WORK TO COMPLETE >>
Among the records that follow, find each line holding the word "AGND" and copy it.

DATA PROVIDED >>

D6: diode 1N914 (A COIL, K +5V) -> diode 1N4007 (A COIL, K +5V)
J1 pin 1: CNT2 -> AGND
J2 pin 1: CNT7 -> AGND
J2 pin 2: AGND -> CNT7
* * *
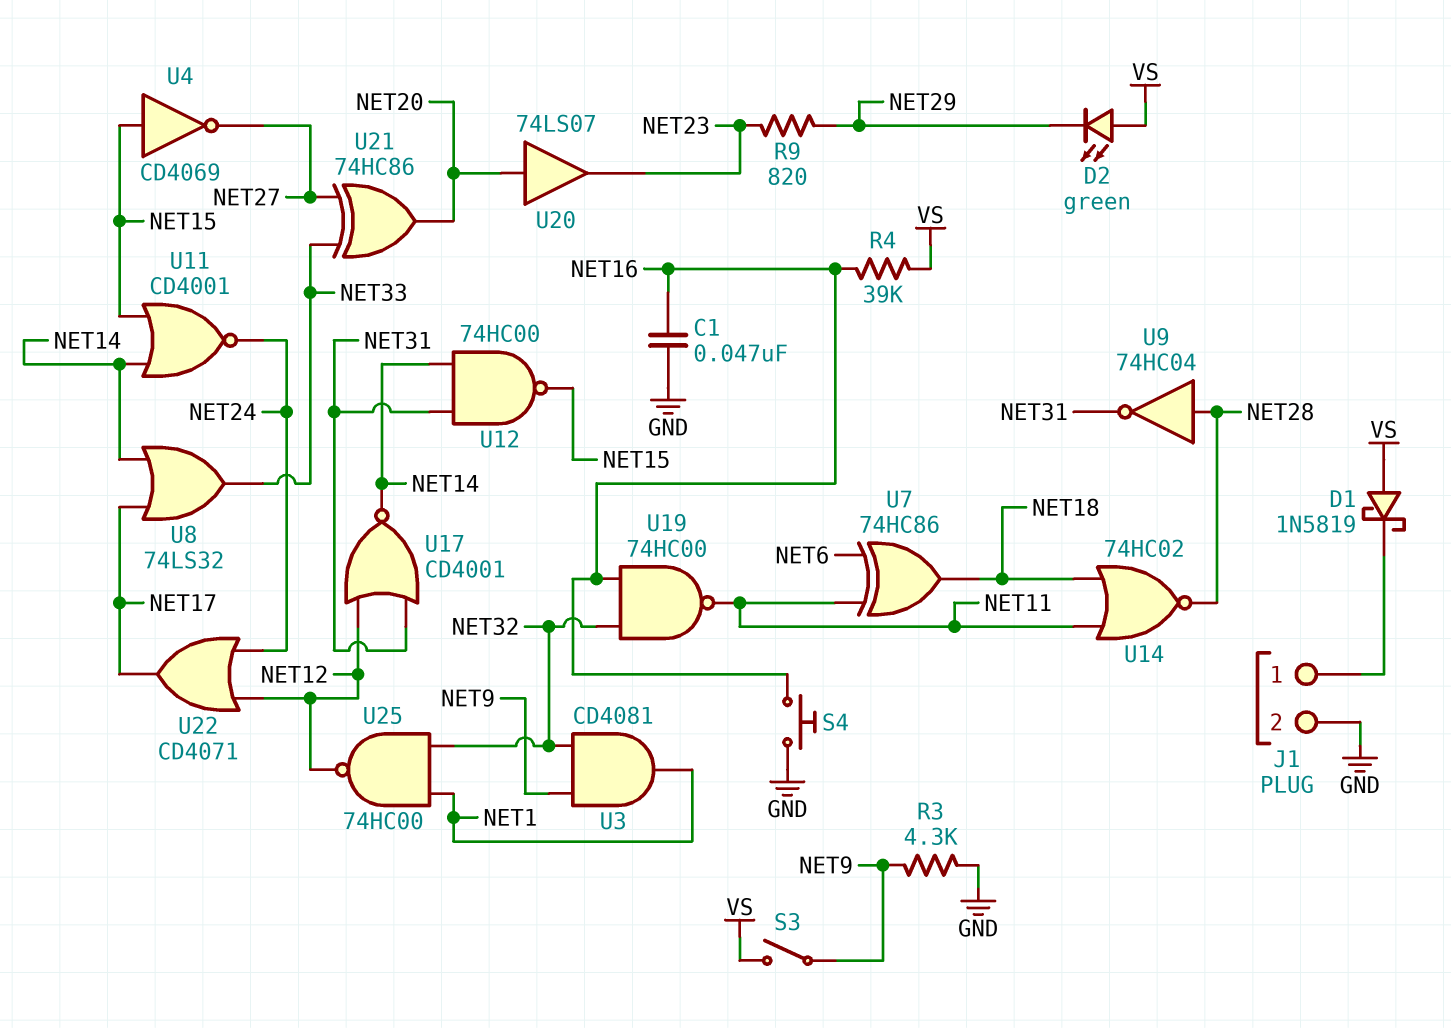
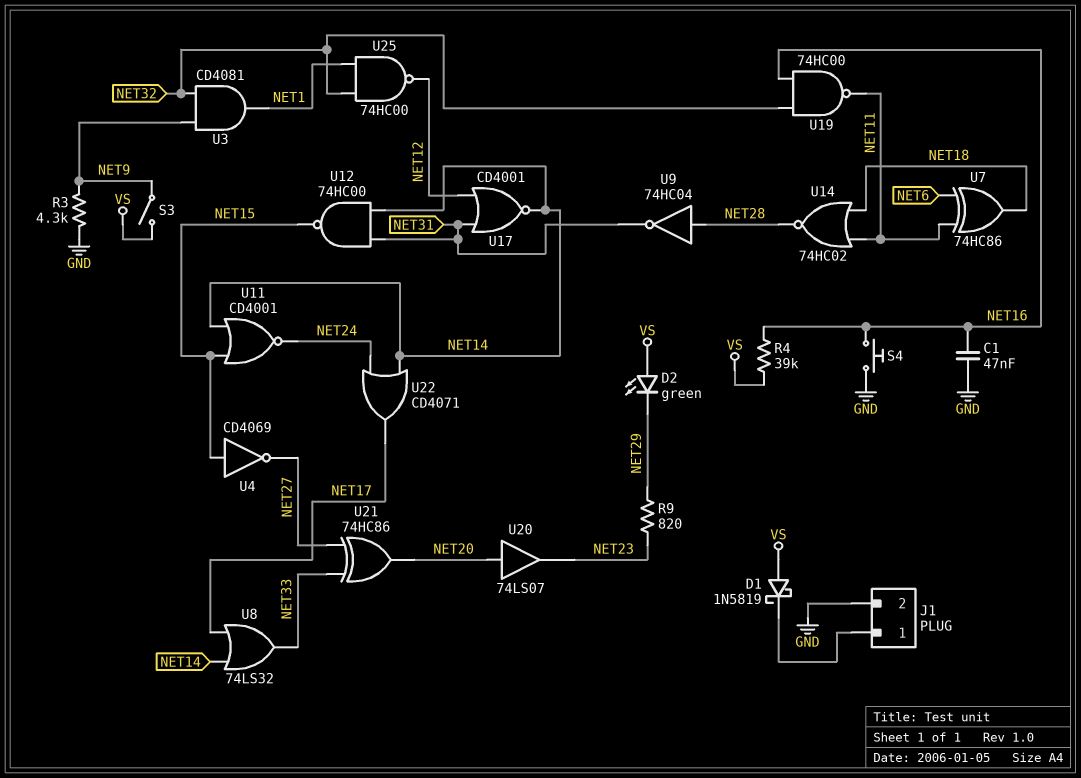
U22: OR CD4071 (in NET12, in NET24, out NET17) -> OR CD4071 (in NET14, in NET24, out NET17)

ANSWER AREA >>
J1 pin 1: CNT2 -> AGND
J2 pin 1: CNT7 -> AGND
J2 pin 2: AGND -> CNT7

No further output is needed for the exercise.